-------- Records for this task
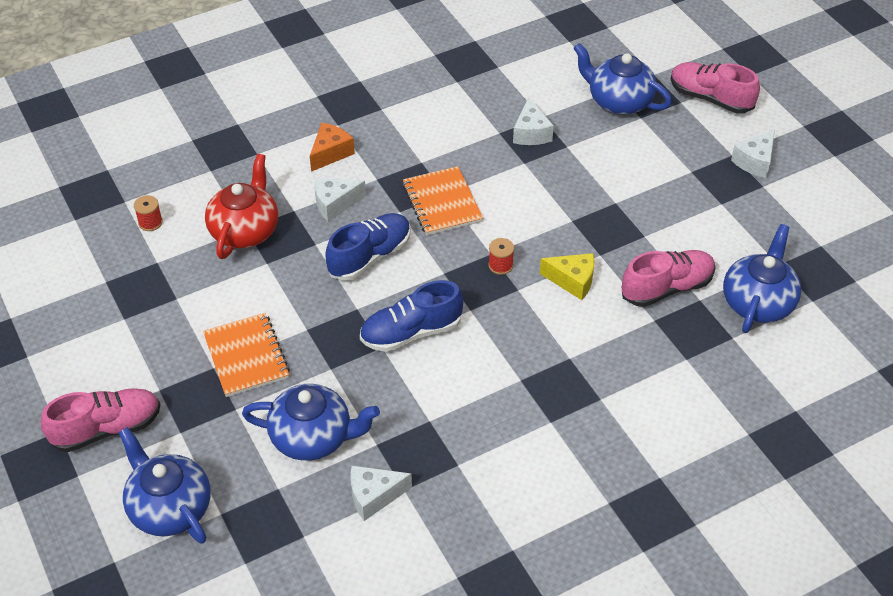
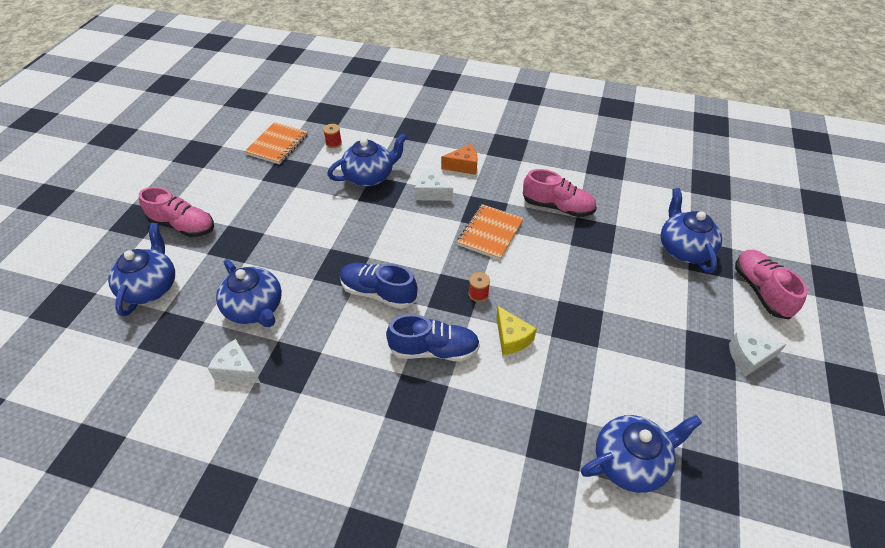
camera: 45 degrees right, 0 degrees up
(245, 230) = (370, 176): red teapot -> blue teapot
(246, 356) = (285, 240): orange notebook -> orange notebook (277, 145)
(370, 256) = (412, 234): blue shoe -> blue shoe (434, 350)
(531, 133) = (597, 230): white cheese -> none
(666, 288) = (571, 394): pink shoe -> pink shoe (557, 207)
----------------
-------- Records for this task
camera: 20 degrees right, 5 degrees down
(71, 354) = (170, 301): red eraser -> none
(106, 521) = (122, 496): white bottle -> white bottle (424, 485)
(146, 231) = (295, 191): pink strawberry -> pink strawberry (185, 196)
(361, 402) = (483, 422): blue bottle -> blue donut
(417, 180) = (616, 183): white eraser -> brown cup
----------------
-------- Records for this task
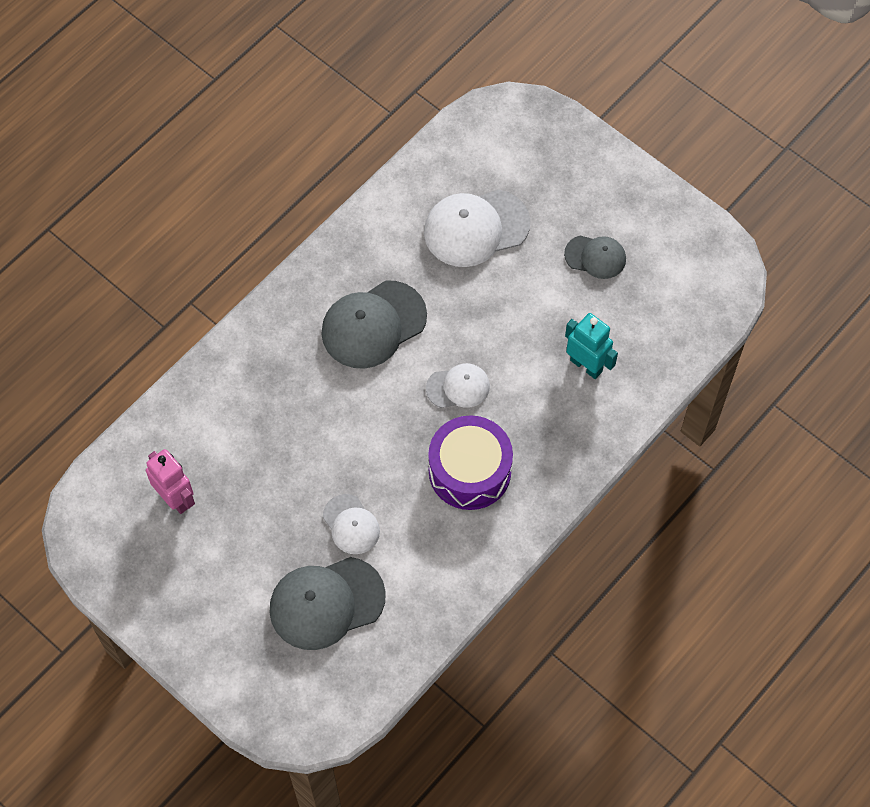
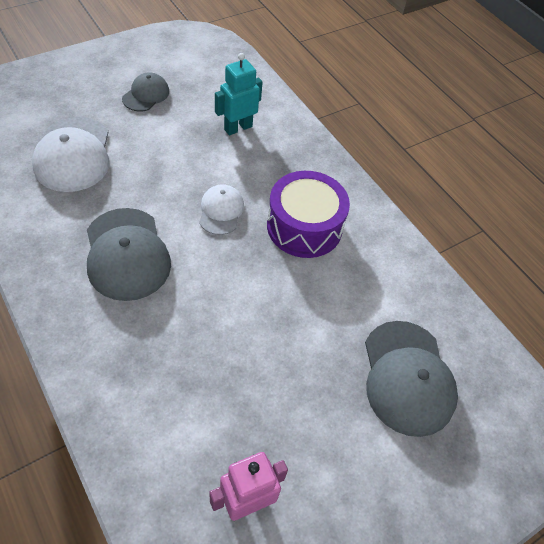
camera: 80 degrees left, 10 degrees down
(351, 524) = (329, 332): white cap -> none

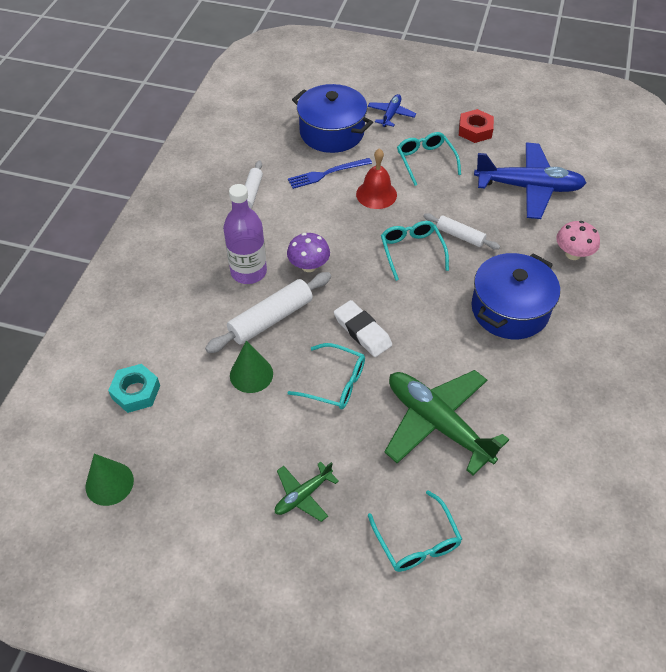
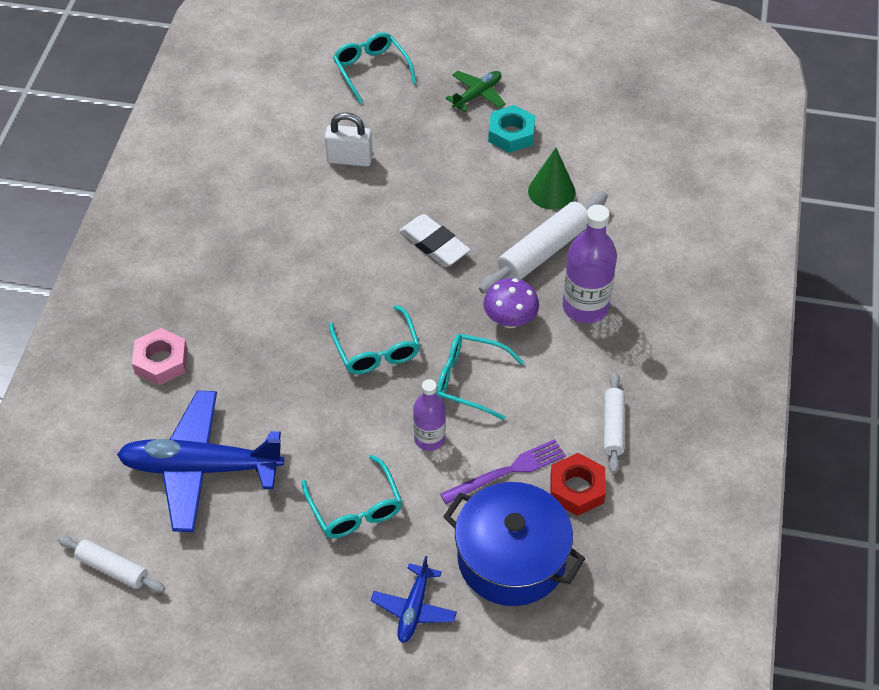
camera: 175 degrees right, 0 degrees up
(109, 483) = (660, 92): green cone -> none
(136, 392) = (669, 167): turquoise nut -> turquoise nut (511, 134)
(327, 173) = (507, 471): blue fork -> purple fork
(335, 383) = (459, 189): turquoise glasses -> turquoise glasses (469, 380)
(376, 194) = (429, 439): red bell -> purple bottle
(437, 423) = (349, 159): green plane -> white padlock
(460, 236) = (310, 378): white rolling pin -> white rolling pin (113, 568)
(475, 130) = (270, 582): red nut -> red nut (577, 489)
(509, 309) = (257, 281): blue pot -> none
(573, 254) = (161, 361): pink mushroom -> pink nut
----------------
Try it:
Where the string "purple" occurs in a line of the material above, copy the whole line.

Exercise result:
(327, 173) = (507, 471): blue fork -> purple fork
(376, 194) = (429, 439): red bell -> purple bottle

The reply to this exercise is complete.